Pictures appear among the records. Write out all else exactly as it stands.

Content starts

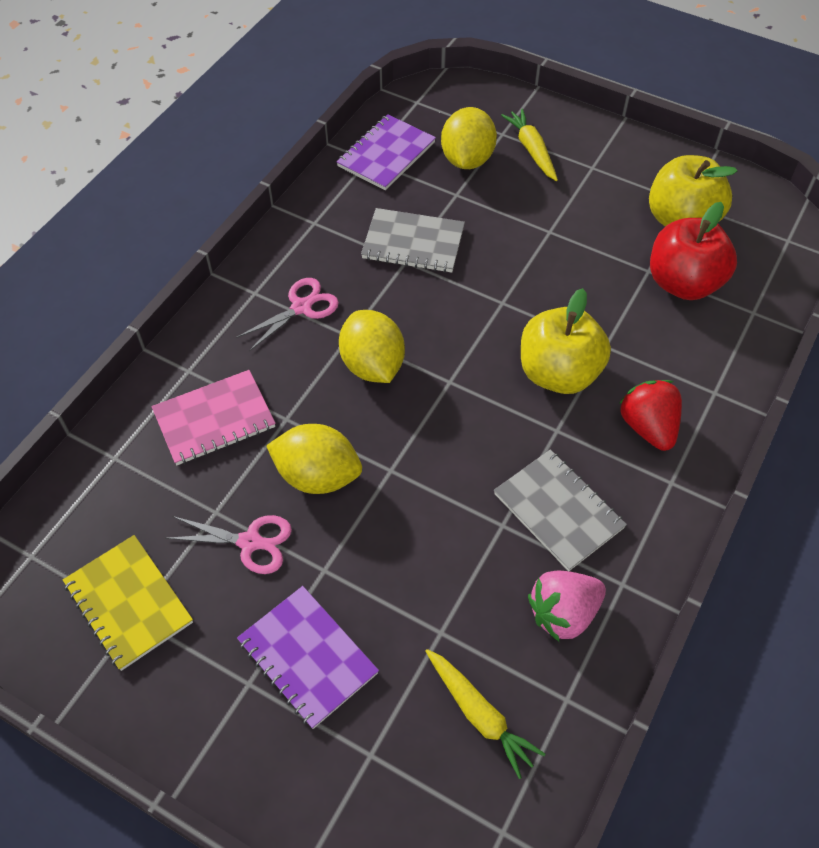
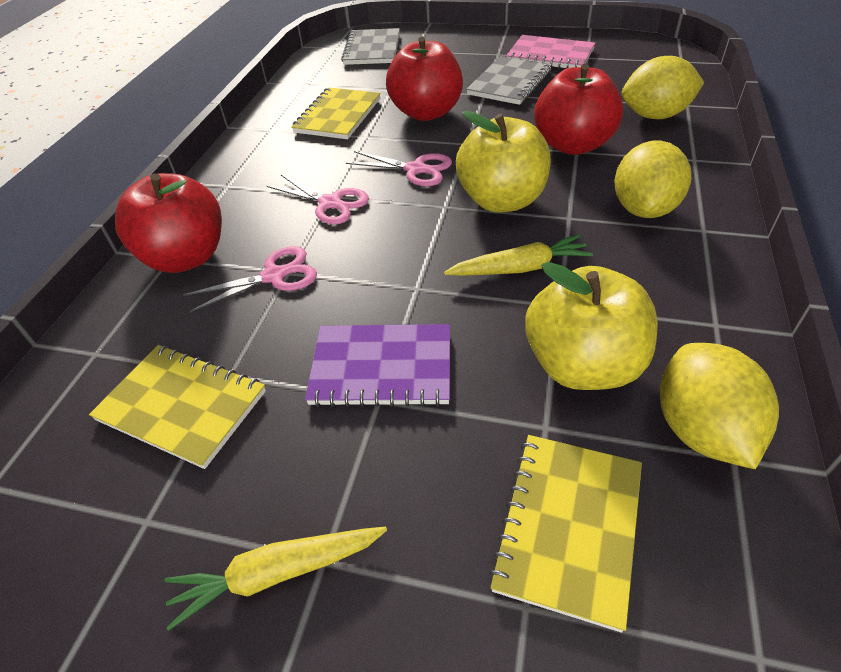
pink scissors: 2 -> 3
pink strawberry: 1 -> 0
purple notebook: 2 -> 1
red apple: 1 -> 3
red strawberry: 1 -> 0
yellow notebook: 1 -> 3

Content ends

■ Answer box:
pink scissors: 2 -> 3
pink strawberry: 1 -> 0
purple notebook: 2 -> 1
red apple: 1 -> 3
red strawberry: 1 -> 0
yellow notebook: 1 -> 3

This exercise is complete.